[Shape position updates]
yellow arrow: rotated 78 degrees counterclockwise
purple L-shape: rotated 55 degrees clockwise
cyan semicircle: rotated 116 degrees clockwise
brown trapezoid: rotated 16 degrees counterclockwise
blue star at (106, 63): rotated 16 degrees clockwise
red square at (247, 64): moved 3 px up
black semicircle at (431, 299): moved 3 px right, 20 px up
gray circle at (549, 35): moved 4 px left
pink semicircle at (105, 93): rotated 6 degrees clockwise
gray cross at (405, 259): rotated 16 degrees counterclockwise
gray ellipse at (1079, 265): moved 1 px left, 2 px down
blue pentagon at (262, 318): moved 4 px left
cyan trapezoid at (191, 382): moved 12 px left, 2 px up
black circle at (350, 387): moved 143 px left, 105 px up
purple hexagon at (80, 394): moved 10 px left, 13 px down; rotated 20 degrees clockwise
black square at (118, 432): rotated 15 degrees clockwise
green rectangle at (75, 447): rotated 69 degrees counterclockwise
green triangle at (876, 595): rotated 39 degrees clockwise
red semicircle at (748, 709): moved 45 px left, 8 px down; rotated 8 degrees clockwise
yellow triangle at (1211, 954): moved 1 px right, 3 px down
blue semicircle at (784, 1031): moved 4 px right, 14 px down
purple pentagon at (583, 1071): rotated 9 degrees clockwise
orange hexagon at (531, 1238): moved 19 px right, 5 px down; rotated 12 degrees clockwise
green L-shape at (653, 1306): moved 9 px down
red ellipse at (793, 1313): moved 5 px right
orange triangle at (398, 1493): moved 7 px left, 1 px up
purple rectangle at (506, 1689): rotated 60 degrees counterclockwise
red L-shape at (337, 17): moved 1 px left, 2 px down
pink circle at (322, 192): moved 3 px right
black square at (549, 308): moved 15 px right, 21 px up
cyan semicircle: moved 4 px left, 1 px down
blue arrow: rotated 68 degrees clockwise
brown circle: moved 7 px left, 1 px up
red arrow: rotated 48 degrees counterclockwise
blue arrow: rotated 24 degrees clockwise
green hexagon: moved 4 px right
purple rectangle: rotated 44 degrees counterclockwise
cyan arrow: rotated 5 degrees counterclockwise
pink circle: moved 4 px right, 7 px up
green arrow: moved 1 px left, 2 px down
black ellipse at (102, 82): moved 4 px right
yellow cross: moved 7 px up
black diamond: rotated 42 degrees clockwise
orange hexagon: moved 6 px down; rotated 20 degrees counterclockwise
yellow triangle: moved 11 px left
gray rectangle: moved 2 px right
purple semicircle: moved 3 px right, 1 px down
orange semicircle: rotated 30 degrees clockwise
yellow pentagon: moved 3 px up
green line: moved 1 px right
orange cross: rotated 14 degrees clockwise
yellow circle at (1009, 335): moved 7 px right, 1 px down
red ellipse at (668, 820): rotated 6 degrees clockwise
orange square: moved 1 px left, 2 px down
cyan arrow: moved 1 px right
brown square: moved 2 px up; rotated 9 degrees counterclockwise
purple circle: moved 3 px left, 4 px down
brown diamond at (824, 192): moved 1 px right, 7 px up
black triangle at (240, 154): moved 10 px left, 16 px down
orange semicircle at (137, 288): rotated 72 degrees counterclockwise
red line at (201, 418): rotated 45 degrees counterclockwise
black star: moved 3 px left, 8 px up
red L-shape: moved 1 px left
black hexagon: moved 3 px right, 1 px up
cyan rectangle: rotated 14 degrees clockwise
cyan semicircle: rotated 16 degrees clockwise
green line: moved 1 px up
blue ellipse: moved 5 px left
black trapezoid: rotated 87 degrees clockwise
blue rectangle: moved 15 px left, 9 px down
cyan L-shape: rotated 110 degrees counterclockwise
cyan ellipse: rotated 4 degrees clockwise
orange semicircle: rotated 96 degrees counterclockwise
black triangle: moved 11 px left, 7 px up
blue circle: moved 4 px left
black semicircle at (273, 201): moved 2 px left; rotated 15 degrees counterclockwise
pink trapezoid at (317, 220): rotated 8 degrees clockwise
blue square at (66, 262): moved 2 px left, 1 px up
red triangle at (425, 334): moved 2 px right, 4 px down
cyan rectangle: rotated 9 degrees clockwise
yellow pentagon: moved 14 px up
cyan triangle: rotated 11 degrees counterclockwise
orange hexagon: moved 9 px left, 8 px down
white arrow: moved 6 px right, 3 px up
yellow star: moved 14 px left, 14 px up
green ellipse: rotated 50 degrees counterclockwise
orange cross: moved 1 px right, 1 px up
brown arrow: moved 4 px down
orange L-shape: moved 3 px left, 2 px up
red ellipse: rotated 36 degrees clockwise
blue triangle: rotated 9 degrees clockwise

REQUIRED ACTION>
Would you copy out each record precisely as it stands?

COMPLETED TASK>
yellow arrow: rotated 78 degrees counterclockwise
purple L-shape: rotated 55 degrees clockwise
cyan semicircle: rotated 116 degrees clockwise
brown trapezoid: rotated 16 degrees counterclockwise
blue star at (106, 63): rotated 16 degrees clockwise
red square at (247, 64): moved 3 px up
black semicircle at (431, 299): moved 3 px right, 20 px up
gray circle at (549, 35): moved 4 px left
pink semicircle at (105, 93): rotated 6 degrees clockwise
gray cross at (405, 259): rotated 16 degrees counterclockwise
gray ellipse at (1079, 265): moved 1 px left, 2 px down
blue pentagon at (262, 318): moved 4 px left
cyan trapezoid at (191, 382): moved 12 px left, 2 px up
black circle at (350, 387): moved 143 px left, 105 px up
purple hexagon at (80, 394): moved 10 px left, 13 px down; rotated 20 degrees clockwise
black square at (118, 432): rotated 15 degrees clockwise
green rectangle at (75, 447): rotated 69 degrees counterclockwise
green triangle at (876, 595): rotated 39 degrees clockwise
red semicircle at (748, 709): moved 45 px left, 8 px down; rotated 8 degrees clockwise
yellow triangle at (1211, 954): moved 1 px right, 3 px down
blue semicircle at (784, 1031): moved 4 px right, 14 px down
purple pentagon at (583, 1071): rotated 9 degrees clockwise
orange hexagon at (531, 1238): moved 19 px right, 5 px down; rotated 12 degrees clockwise
green L-shape at (653, 1306): moved 9 px down
red ellipse at (793, 1313): moved 5 px right
orange triangle at (398, 1493): moved 7 px left, 1 px up
purple rectangle at (506, 1689): rotated 60 degrees counterclockwise
red L-shape at (337, 17): moved 1 px left, 2 px down
pink circle at (322, 192): moved 3 px right
black square at (549, 308): moved 15 px right, 21 px up
cyan semicircle: moved 4 px left, 1 px down
blue arrow: rotated 68 degrees clockwise
brown circle: moved 7 px left, 1 px up
red arrow: rotated 48 degrees counterclockwise
blue arrow: rotated 24 degrees clockwise
green hexagon: moved 4 px right
purple rectangle: rotated 44 degrees counterclockwise
cyan arrow: rotated 5 degrees counterclockwise
pink circle: moved 4 px right, 7 px up
green arrow: moved 1 px left, 2 px down
black ellipse at (102, 82): moved 4 px right
yellow cross: moved 7 px up
black diamond: rotated 42 degrees clockwise
orange hexagon: moved 6 px down; rotated 20 degrees counterclockwise
yellow triangle: moved 11 px left
gray rectangle: moved 2 px right
purple semicircle: moved 3 px right, 1 px down
orange semicircle: rotated 30 degrees clockwise
yellow pentagon: moved 3 px up
green line: moved 1 px right
orange cross: rotated 14 degrees clockwise
yellow circle at (1009, 335): moved 7 px right, 1 px down
red ellipse at (668, 820): rotated 6 degrees clockwise
orange square: moved 1 px left, 2 px down
cyan arrow: moved 1 px right
brown square: moved 2 px up; rotated 9 degrees counterclockwise
purple circle: moved 3 px left, 4 px down
brown diamond at (824, 192): moved 1 px right, 7 px up
black triangle at (240, 154): moved 10 px left, 16 px down
orange semicircle at (137, 288): rotated 72 degrees counterclockwise
red line at (201, 418): rotated 45 degrees counterclockwise
black star: moved 3 px left, 8 px up
red L-shape: moved 1 px left
black hexagon: moved 3 px right, 1 px up
cyan rectangle: rotated 14 degrees clockwise
cyan semicircle: rotated 16 degrees clockwise
green line: moved 1 px up
blue ellipse: moved 5 px left
black trapezoid: rotated 87 degrees clockwise
blue rectangle: moved 15 px left, 9 px down
cyan L-shape: rotated 110 degrees counterclockwise
cyan ellipse: rotated 4 degrees clockwise
orange semicircle: rotated 96 degrees counterclockwise
black triangle: moved 11 px left, 7 px up
blue circle: moved 4 px left
black semicircle at (273, 201): moved 2 px left; rotated 15 degrees counterclockwise
pink trapezoid at (317, 220): rotated 8 degrees clockwise
blue square at (66, 262): moved 2 px left, 1 px up
red triangle at (425, 334): moved 2 px right, 4 px down
cyan rectangle: rotated 9 degrees clockwise
yellow pentagon: moved 14 px up
cyan triangle: rotated 11 degrees counterclockwise
orange hexagon: moved 9 px left, 8 px down
white arrow: moved 6 px right, 3 px up
yellow star: moved 14 px left, 14 px up
green ellipse: rotated 50 degrees counterclockwise
orange cross: moved 1 px right, 1 px up
brown arrow: moved 4 px down
orange L-shape: moved 3 px left, 2 px up
red ellipse: rotated 36 degrees clockwise
blue triangle: rotated 9 degrees clockwise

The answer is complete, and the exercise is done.